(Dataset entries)

▬▬▬▬▬▬

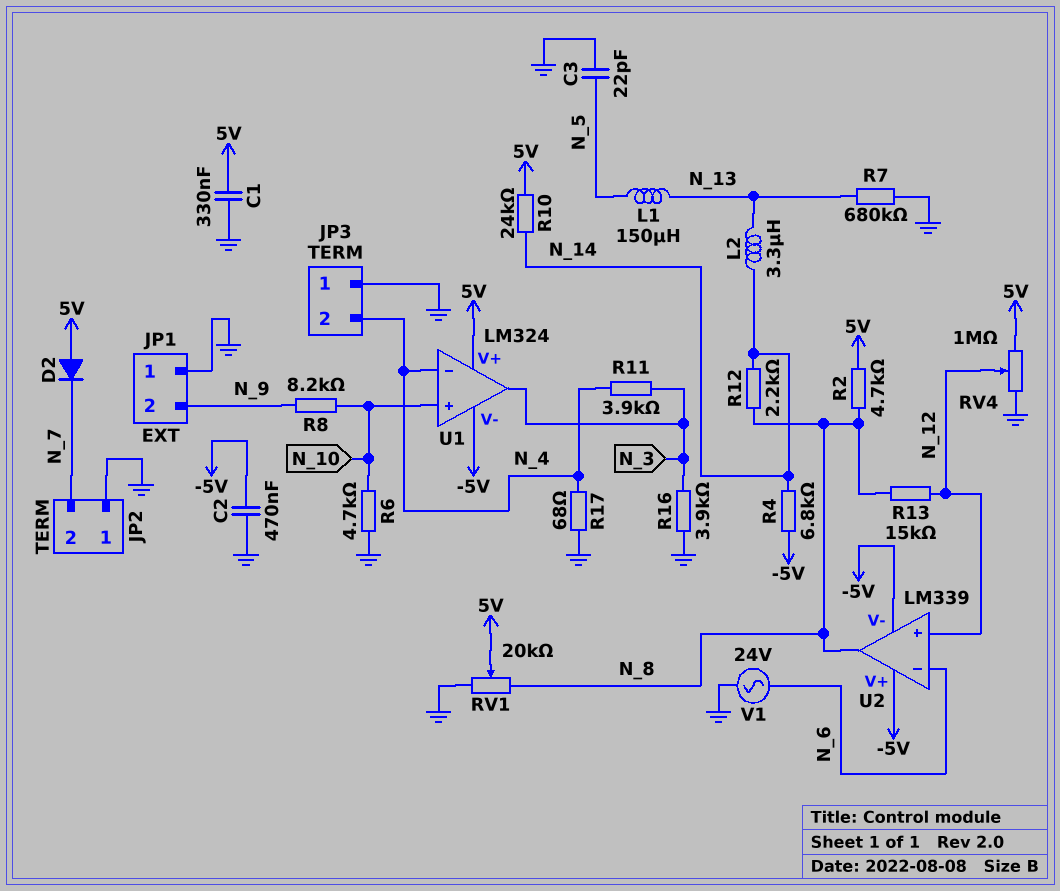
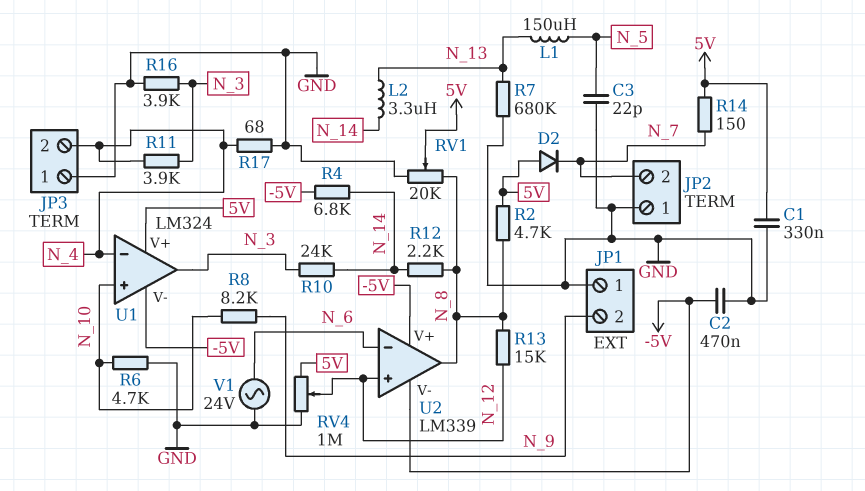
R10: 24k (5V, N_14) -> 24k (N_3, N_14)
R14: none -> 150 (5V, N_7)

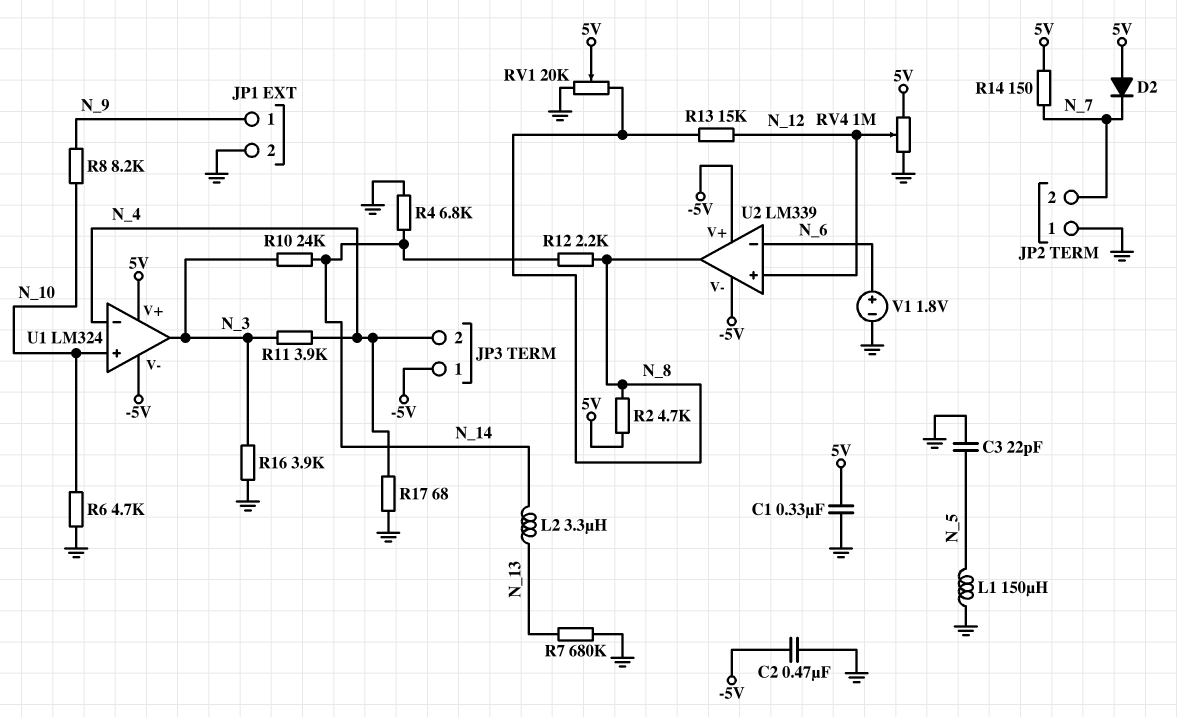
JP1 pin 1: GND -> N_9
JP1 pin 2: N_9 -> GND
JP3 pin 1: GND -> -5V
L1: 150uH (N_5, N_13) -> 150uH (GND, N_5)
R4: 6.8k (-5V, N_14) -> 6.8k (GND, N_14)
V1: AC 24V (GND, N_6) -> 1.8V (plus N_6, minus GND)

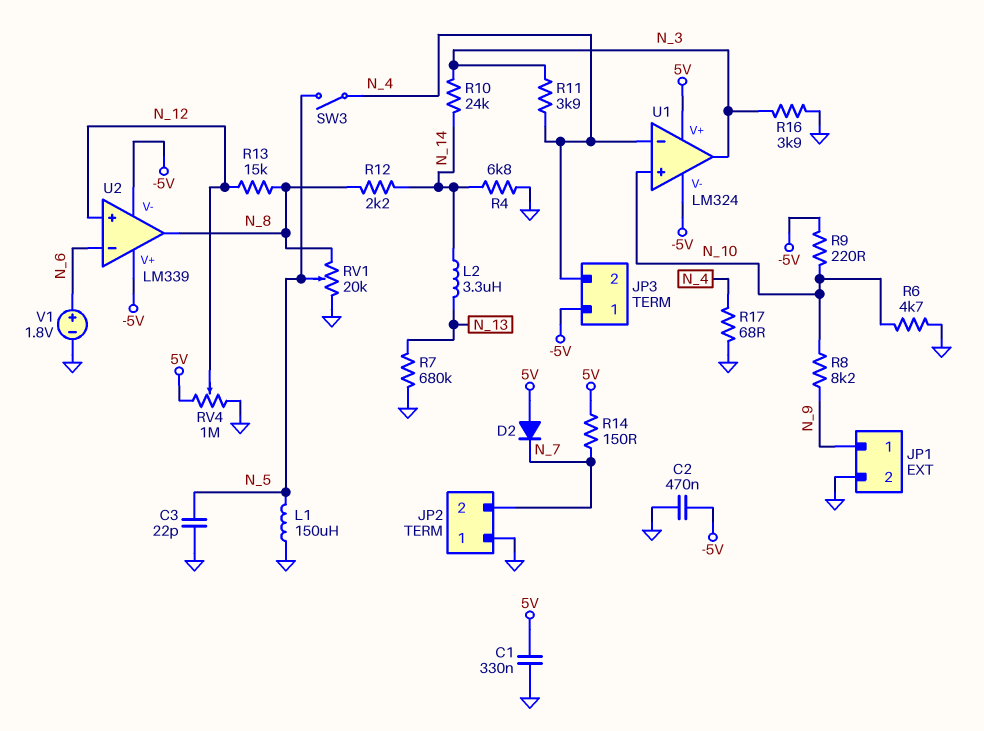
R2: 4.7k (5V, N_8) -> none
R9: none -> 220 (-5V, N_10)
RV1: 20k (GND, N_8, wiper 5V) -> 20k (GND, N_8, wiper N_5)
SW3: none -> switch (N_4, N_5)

▬▬▬▬▬▬

» **Brief**: Would you transcribe all of the data exactly, apart from its pictures?

» **Task response**:
R10: 24k (5V, N_14) -> 24k (N_3, N_14)
R14: none -> 150 (5V, N_7)

JP1 pin 1: GND -> N_9
JP1 pin 2: N_9 -> GND
JP3 pin 1: GND -> -5V
L1: 150uH (N_5, N_13) -> 150uH (GND, N_5)
R4: 6.8k (-5V, N_14) -> 6.8k (GND, N_14)
V1: AC 24V (GND, N_6) -> 1.8V (plus N_6, minus GND)

R2: 4.7k (5V, N_8) -> none
R9: none -> 220 (-5V, N_10)
RV1: 20k (GND, N_8, wiper 5V) -> 20k (GND, N_8, wiper N_5)
SW3: none -> switch (N_4, N_5)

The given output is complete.